__DESCRIPTION OF THE TASK__. Transcribe exactly, and only, the lines running from the one with "camera: 170 degrees left, 15 degrees up" to the end of the entries below, both included, without any pictures.

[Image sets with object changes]

--------------------

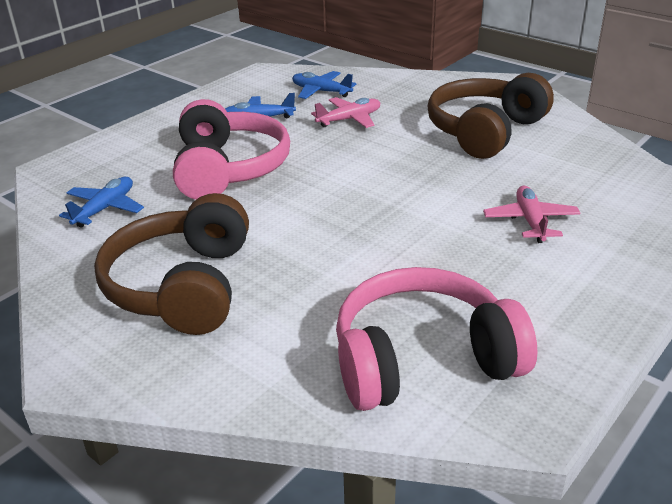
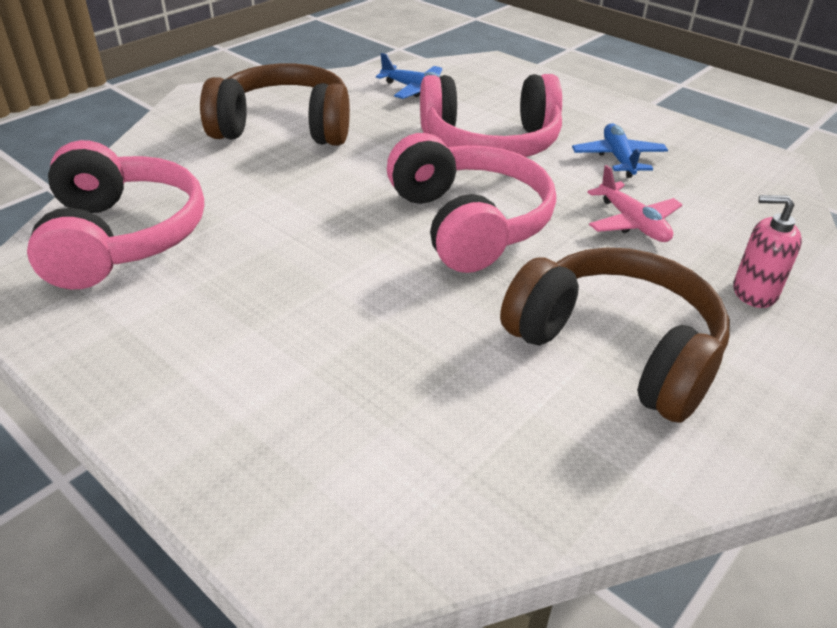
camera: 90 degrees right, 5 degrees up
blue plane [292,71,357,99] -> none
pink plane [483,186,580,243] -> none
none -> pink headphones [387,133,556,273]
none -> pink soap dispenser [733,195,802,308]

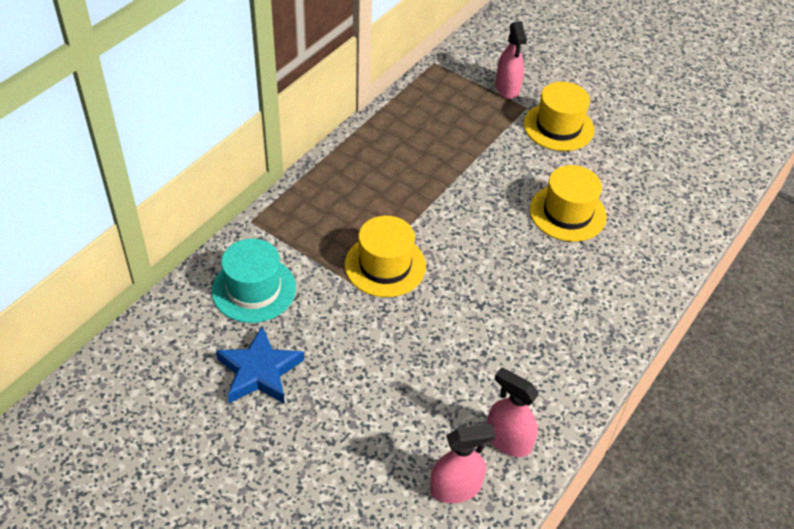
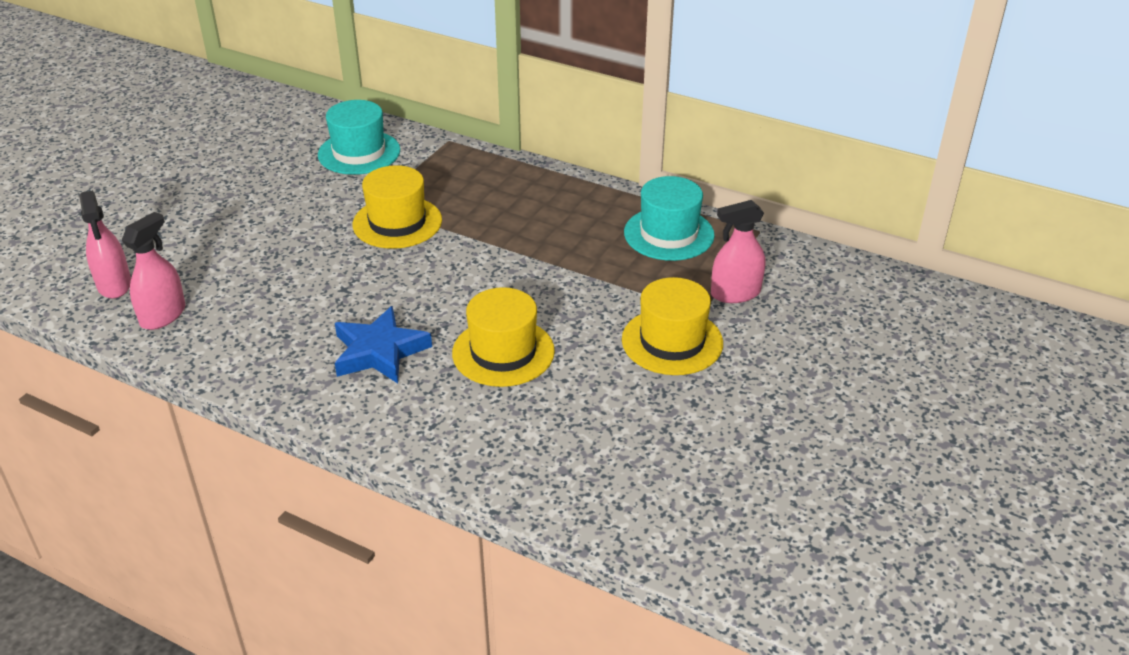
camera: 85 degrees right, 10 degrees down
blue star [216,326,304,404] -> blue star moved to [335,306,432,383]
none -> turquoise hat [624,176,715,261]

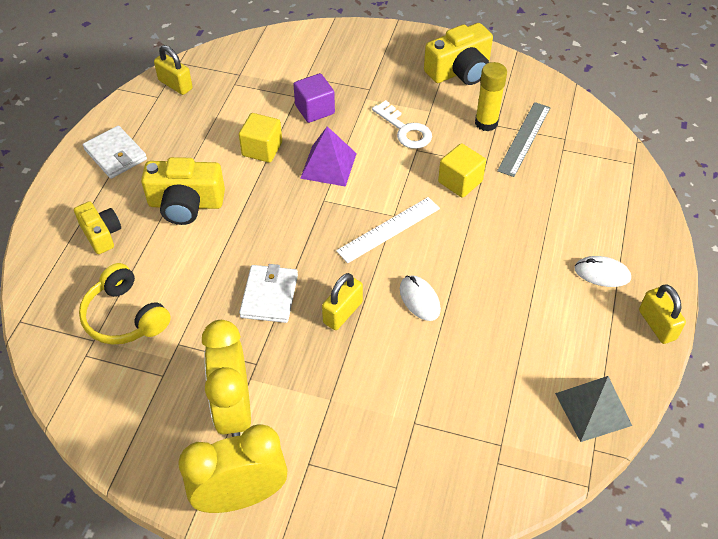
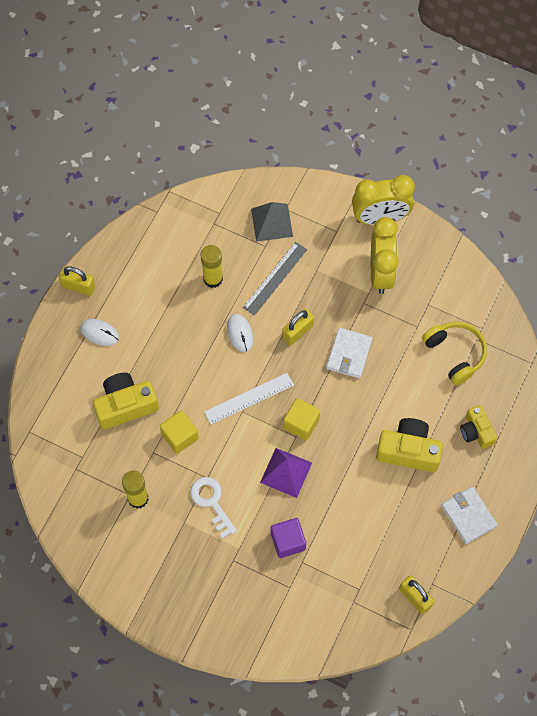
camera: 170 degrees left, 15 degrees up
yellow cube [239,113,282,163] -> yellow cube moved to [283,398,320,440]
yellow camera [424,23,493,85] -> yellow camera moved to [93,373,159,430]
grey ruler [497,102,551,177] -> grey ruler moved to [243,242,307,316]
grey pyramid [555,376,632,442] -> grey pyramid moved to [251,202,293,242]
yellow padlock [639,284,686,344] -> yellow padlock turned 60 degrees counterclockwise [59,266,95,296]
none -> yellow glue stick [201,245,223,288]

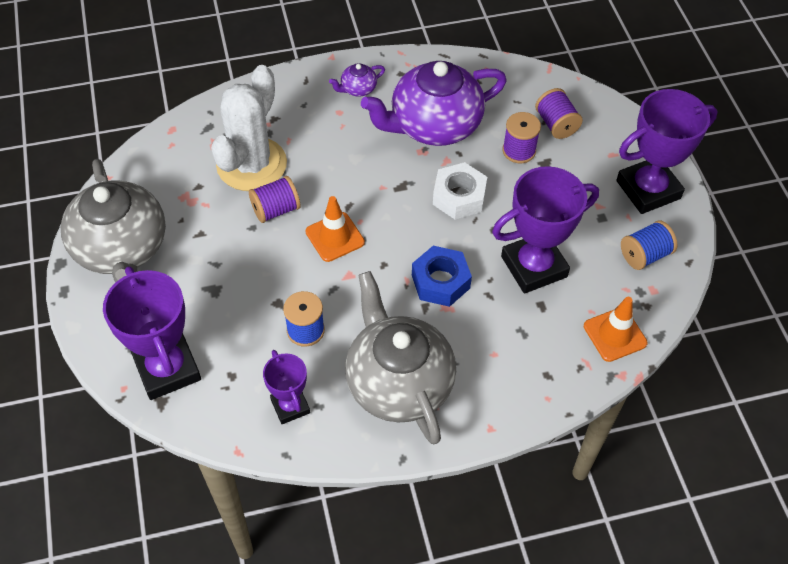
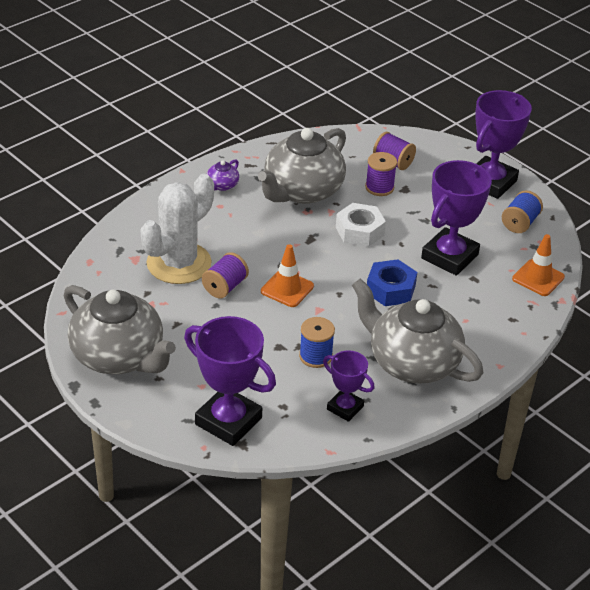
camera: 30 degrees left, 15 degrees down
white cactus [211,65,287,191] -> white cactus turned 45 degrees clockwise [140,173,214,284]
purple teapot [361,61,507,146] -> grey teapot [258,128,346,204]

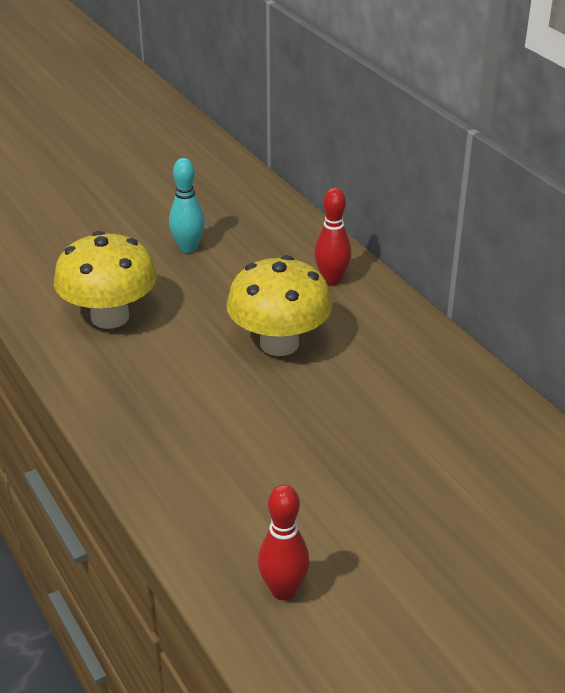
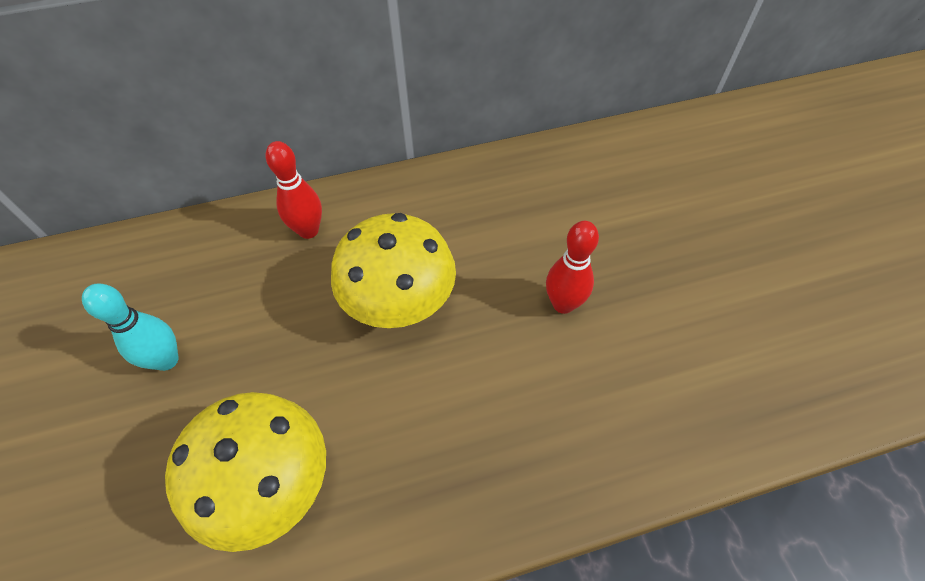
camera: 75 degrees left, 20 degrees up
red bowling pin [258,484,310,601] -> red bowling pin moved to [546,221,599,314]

--------------------

__TASK RESULT__.
camera: 170 degrees left, 15 degrees up
yellow cube [239,113,282,163] -> yellow cube moved to [283,398,320,440]
yellow camera [424,23,493,85] -> yellow camera moved to [93,373,159,430]
grey ruler [497,102,551,177] -> grey ruler moved to [243,242,307,316]
grey pyramid [555,376,632,442] -> grey pyramid moved to [251,202,293,242]
yellow padlock [639,284,686,344] -> yellow padlock turned 60 degrees counterclockwise [59,266,95,296]
none -> yellow glue stick [201,245,223,288]

camera: 30 degrees left, 15 degrees down
white cactus [211,65,287,191] -> white cactus turned 45 degrees clockwise [140,173,214,284]
purple teapot [361,61,507,146] -> grey teapot [258,128,346,204]

camera: 75 degrees left, 20 degrees up
red bowling pin [258,484,310,601] -> red bowling pin moved to [546,221,599,314]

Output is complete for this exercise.